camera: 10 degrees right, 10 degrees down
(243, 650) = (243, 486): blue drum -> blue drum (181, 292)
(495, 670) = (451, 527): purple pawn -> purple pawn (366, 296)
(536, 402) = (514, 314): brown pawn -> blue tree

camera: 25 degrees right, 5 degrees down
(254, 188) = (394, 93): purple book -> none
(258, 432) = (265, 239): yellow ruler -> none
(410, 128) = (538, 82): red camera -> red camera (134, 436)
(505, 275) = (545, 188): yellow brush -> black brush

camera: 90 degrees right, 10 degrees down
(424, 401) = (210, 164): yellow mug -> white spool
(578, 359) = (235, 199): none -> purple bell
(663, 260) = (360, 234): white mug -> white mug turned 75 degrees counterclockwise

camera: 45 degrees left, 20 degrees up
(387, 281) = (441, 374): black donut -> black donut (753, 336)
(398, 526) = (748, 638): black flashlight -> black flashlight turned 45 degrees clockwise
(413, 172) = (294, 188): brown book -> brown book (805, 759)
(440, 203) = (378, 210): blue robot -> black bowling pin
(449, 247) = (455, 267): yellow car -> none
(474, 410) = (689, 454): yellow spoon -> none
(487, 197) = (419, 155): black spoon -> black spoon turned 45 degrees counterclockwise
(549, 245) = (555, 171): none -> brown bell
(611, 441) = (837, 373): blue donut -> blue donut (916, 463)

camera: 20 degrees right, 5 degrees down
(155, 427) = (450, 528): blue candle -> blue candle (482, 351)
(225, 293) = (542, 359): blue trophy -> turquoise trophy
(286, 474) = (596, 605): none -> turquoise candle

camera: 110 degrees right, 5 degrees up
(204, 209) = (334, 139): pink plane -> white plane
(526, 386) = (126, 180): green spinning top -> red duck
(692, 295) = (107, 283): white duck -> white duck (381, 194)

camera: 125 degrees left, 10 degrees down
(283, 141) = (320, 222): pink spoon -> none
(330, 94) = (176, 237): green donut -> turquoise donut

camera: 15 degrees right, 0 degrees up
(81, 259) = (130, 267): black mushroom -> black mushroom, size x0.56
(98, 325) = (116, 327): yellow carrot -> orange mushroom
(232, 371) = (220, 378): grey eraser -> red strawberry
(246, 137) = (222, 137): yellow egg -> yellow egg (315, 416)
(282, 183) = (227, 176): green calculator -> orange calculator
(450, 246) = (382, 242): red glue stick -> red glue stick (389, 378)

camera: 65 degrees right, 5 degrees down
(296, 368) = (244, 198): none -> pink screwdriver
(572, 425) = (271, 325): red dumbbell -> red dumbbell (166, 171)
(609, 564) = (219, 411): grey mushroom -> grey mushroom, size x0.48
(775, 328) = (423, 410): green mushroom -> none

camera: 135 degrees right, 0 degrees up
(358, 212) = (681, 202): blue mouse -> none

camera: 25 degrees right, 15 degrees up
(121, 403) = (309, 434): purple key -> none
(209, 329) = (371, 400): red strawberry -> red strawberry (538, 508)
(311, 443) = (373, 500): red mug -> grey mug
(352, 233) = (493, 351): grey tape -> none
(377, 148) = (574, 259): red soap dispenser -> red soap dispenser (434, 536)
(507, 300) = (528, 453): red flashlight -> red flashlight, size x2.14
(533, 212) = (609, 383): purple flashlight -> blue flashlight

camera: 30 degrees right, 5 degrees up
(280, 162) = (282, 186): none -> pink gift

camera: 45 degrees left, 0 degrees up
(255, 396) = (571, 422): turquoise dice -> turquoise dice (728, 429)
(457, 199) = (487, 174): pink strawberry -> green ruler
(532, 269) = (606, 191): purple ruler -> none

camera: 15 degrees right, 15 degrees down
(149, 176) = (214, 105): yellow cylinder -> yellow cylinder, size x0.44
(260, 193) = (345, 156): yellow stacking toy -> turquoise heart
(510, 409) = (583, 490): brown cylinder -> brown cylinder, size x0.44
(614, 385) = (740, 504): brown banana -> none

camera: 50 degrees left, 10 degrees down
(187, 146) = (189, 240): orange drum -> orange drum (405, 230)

########################################

→ **WHAT THIS TASK INVOLVES**: Recopy the entries above in their entirety, exactly.

→ **RESPONSE AREA**:
camera: 10 degrees right, 10 degrees down
(243, 650) = (243, 486): blue drum -> blue drum (181, 292)
(495, 670) = (451, 527): purple pawn -> purple pawn (366, 296)
(536, 402) = (514, 314): brown pawn -> blue tree

camera: 25 degrees right, 5 degrees down
(254, 188) = (394, 93): purple book -> none
(258, 432) = (265, 239): yellow ruler -> none
(410, 128) = (538, 82): red camera -> red camera (134, 436)
(505, 275) = (545, 188): yellow brush -> black brush

camera: 90 degrees right, 10 degrees down
(424, 401) = (210, 164): yellow mug -> white spool
(578, 359) = (235, 199): none -> purple bell
(663, 260) = (360, 234): white mug -> white mug turned 75 degrees counterclockwise

camera: 45 degrees left, 20 degrees up
(387, 281) = (441, 374): black donut -> black donut (753, 336)
(398, 526) = (748, 638): black flashlight -> black flashlight turned 45 degrees clockwise
(413, 172) = (294, 188): brown book -> brown book (805, 759)
(440, 203) = (378, 210): blue robot -> black bowling pin
(449, 247) = (455, 267): yellow car -> none
(474, 410) = (689, 454): yellow spoon -> none
(487, 197) = (419, 155): black spoon -> black spoon turned 45 degrees counterclockwise
(549, 245) = (555, 171): none -> brown bell
(611, 441) = (837, 373): blue donut -> blue donut (916, 463)

camera: 20 degrees right, 5 degrees down
(155, 427) = (450, 528): blue candle -> blue candle (482, 351)
(225, 293) = (542, 359): blue trophy -> turquoise trophy
(286, 474) = (596, 605): none -> turquoise candle

camera: 110 degrees right, 5 degrees up
(204, 209) = (334, 139): pink plane -> white plane
(526, 386) = (126, 180): green spinning top -> red duck
(692, 295) = (107, 283): white duck -> white duck (381, 194)

camera: 125 degrees left, 10 degrees down
(283, 141) = (320, 222): pink spoon -> none
(330, 94) = (176, 237): green donut -> turquoise donut

camera: 15 degrees right, 0 degrees up
(81, 259) = (130, 267): black mushroom -> black mushroom, size x0.56
(98, 325) = (116, 327): yellow carrot -> orange mushroom
(232, 371) = (220, 378): grey eraser -> red strawberry
(246, 137) = (222, 137): yellow egg -> yellow egg (315, 416)
(282, 183) = (227, 176): green calculator -> orange calculator
(450, 246) = (382, 242): red glue stick -> red glue stick (389, 378)

camera: 65 degrees right, 5 degrees down
(296, 368) = (244, 198): none -> pink screwdriver
(572, 425) = (271, 325): red dumbbell -> red dumbbell (166, 171)
(609, 564) = (219, 411): grey mushroom -> grey mushroom, size x0.48
(775, 328) = (423, 410): green mushroom -> none

camera: 135 degrees right, 0 degrees up
(358, 212) = (681, 202): blue mouse -> none

camera: 25 degrees right, 15 degrees up
(121, 403) = (309, 434): purple key -> none
(209, 329) = (371, 400): red strawberry -> red strawberry (538, 508)
(311, 443) = (373, 500): red mug -> grey mug
(352, 233) = (493, 351): grey tape -> none
(377, 148) = (574, 259): red soap dispenser -> red soap dispenser (434, 536)
(507, 300) = (528, 453): red flashlight -> red flashlight, size x2.14
(533, 212) = (609, 383): purple flashlight -> blue flashlight

camera: 30 degrees right, 5 degrees up
(280, 162) = (282, 186): none -> pink gift

camera: 45 degrees left, 0 degrees up
(255, 396) = (571, 422): turquoise dice -> turquoise dice (728, 429)
(457, 199) = (487, 174): pink strawberry -> green ruler
(532, 269) = (606, 191): purple ruler -> none

camera: 15 degrees right, 15 degrees down
(149, 176) = (214, 105): yellow cylinder -> yellow cylinder, size x0.44
(260, 193) = (345, 156): yellow stacking toy -> turquoise heart
(510, 409) = (583, 490): brown cylinder -> brown cylinder, size x0.44
(614, 385) = (740, 504): brown banana -> none

camera: 50 degrees left, 10 degrees down
(187, 146) = (189, 240): orange drum -> orange drum (405, 230)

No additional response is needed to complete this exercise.